[Items from a dataset]
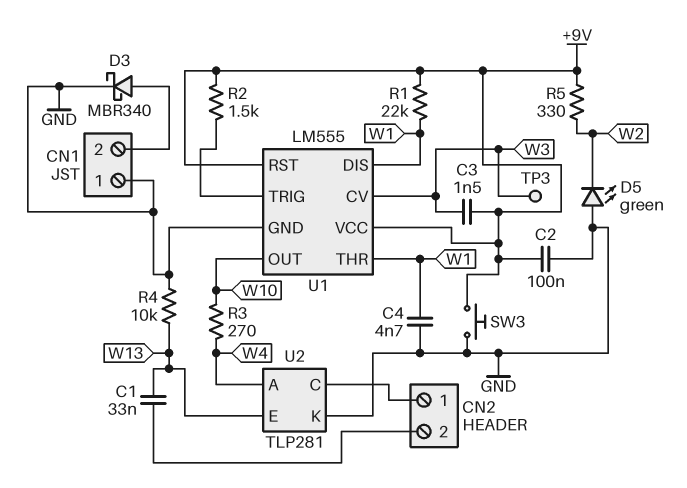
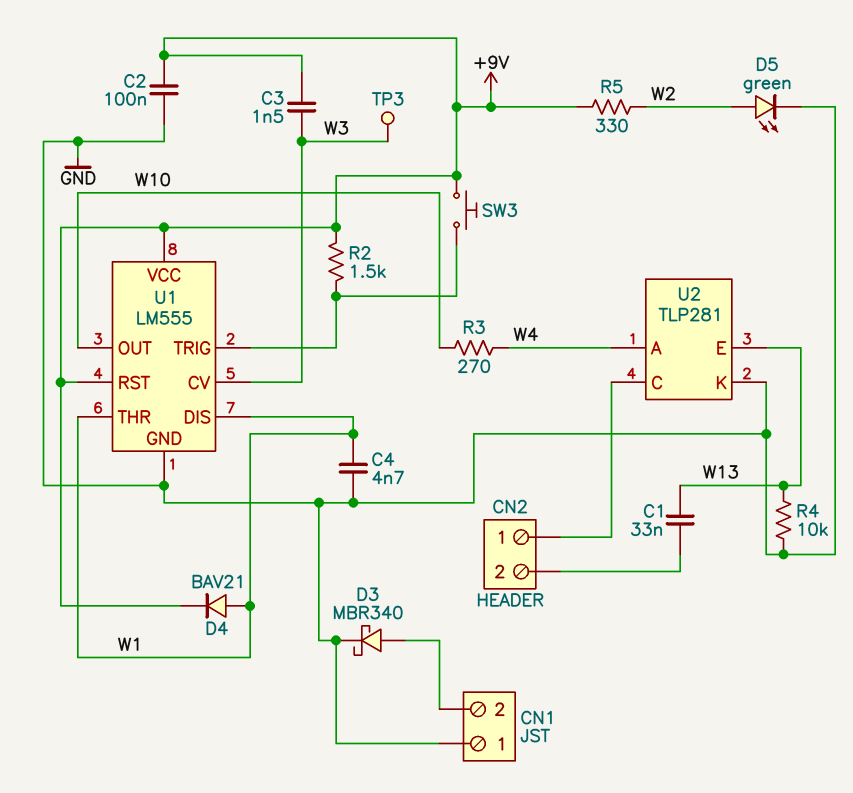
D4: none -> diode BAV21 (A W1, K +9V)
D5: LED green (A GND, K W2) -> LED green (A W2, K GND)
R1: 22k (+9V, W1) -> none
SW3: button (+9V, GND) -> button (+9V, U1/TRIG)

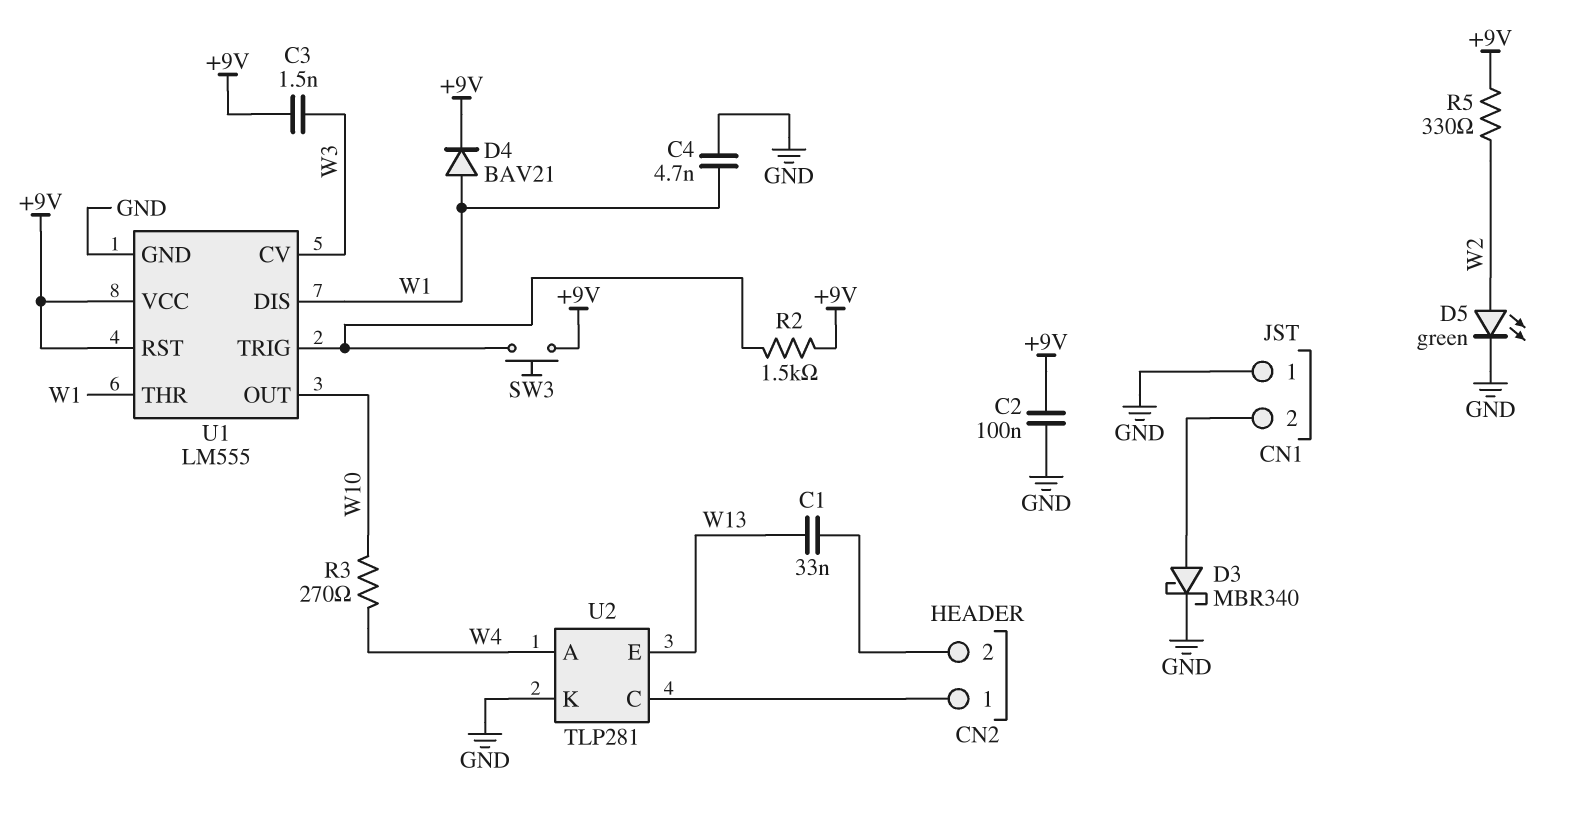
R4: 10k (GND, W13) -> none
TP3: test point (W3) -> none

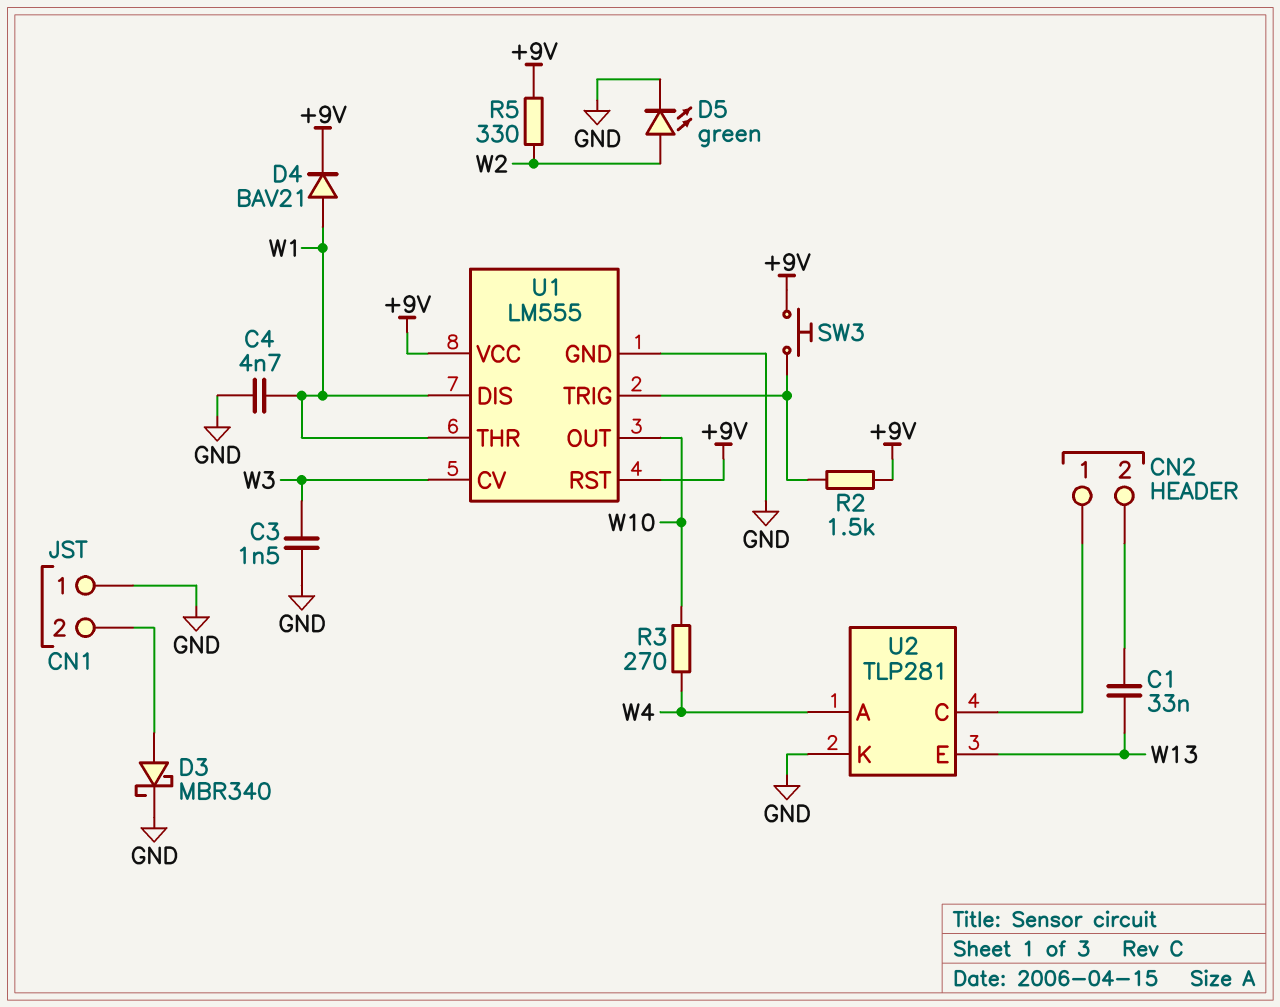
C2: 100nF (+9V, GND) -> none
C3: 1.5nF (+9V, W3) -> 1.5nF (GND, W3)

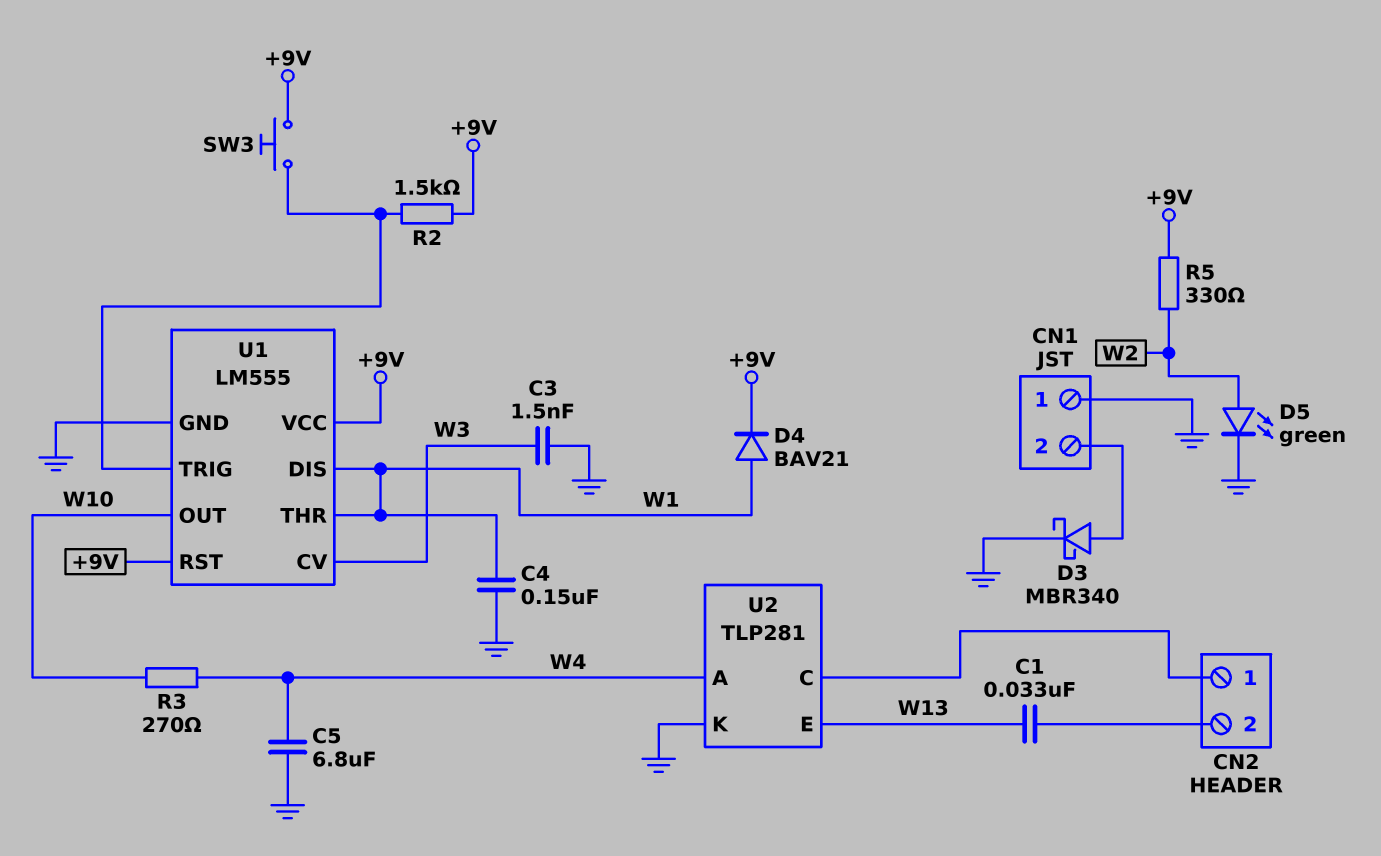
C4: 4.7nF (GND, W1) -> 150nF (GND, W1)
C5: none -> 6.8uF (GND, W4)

- [Instructions to follow]: Give back exactly the lines from the line with "C3: 1.5nF (+9V, W3) -> 1.5nF (GND, W3)" through the end of the records, both included; keep all pictures out.

- [Problem solution]:
C3: 1.5nF (+9V, W3) -> 1.5nF (GND, W3)

C4: 4.7nF (GND, W1) -> 150nF (GND, W1)
C5: none -> 6.8uF (GND, W4)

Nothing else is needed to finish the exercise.